> ABOUT THIS TASK:
Where the line containing "goma de borrar/verde <623, 149, 650, 187>" appears in the records below, begin there and write out each line exactly until the last one, and nothing more.

[Coordinate-based change listings]
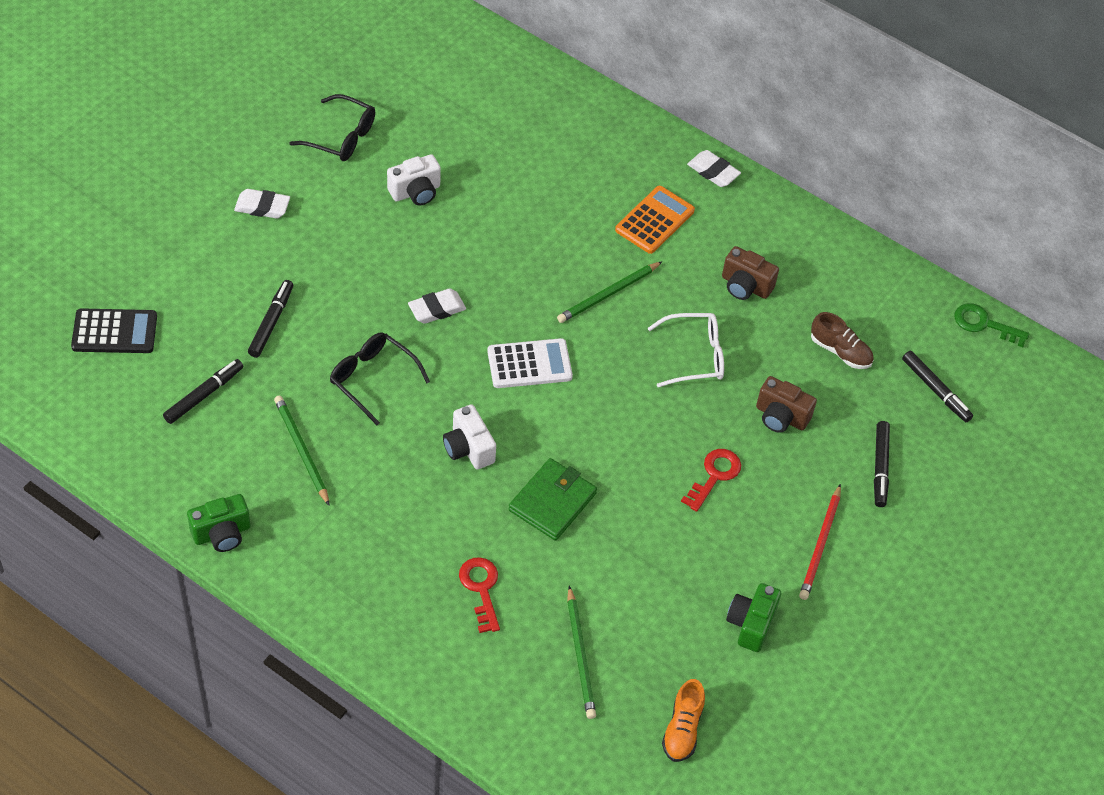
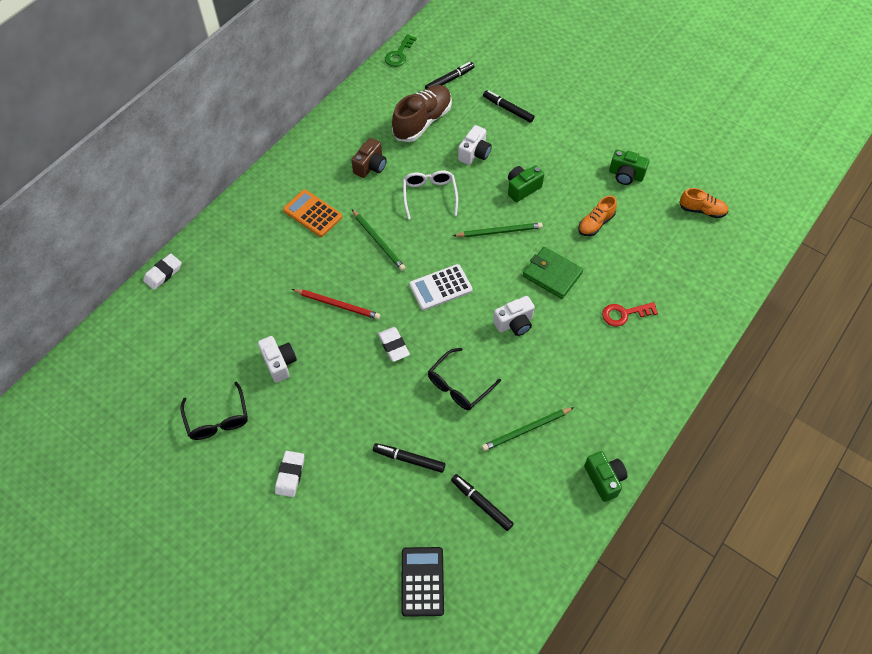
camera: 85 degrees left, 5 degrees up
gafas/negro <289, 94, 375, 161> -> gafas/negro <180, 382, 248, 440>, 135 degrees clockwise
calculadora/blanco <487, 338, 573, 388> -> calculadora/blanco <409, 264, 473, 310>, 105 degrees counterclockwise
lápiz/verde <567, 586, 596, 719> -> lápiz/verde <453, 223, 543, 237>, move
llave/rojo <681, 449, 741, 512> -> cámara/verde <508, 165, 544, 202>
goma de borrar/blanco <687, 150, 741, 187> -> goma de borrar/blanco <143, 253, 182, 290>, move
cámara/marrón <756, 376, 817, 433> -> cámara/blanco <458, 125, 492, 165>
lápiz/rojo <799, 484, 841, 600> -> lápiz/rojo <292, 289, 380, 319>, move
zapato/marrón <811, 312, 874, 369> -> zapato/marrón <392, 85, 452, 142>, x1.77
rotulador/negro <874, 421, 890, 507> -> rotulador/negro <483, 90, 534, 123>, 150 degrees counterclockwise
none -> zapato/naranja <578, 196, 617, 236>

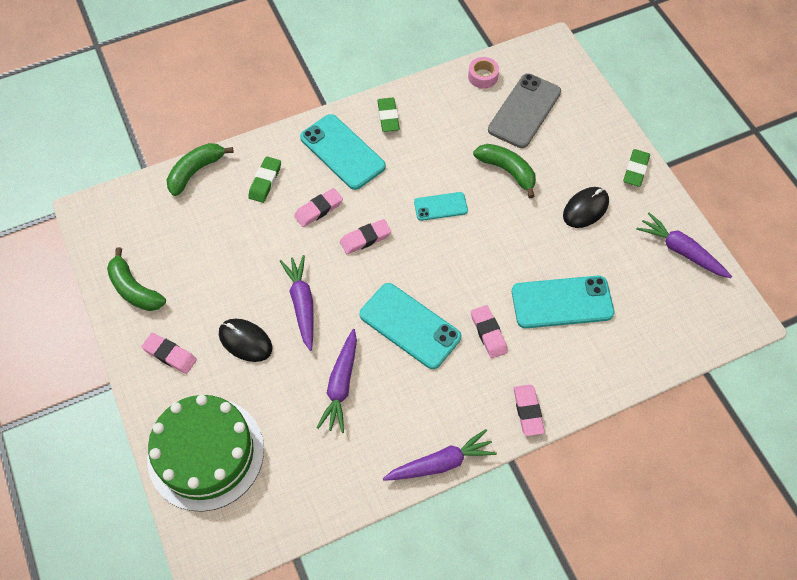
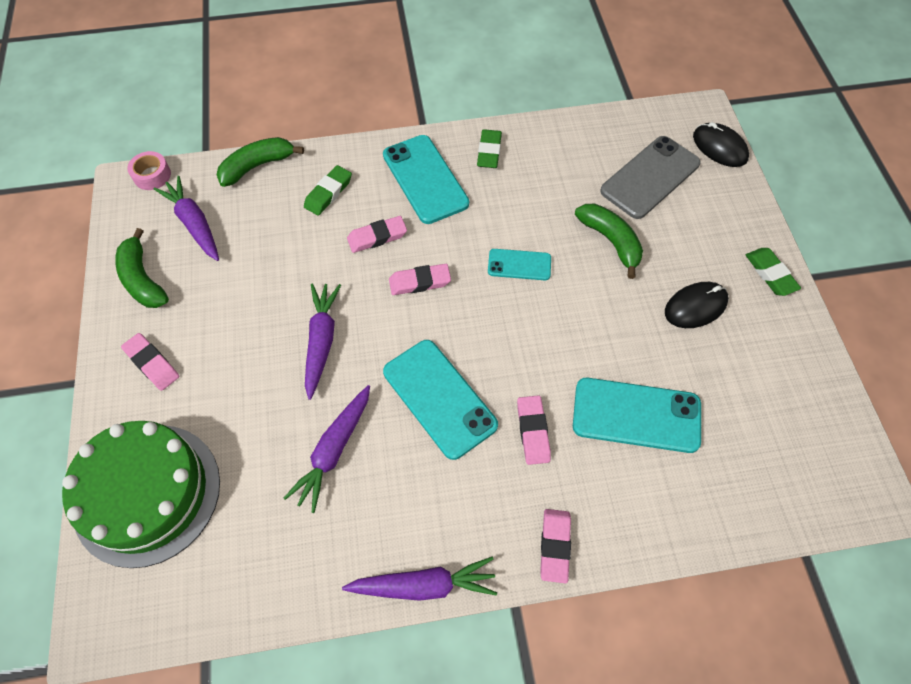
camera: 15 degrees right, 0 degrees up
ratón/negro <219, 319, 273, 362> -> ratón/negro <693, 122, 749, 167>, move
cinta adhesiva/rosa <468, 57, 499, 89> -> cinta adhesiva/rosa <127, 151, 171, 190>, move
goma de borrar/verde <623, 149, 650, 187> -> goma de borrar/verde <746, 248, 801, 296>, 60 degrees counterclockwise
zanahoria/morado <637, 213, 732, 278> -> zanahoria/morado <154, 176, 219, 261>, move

> SOLUTION FOR THIS PROBLEM:
goma de borrar/verde <623, 149, 650, 187> -> goma de borrar/verde <746, 248, 801, 296>, 60 degrees counterclockwise
zanahoria/morado <637, 213, 732, 278> -> zanahoria/morado <154, 176, 219, 261>, move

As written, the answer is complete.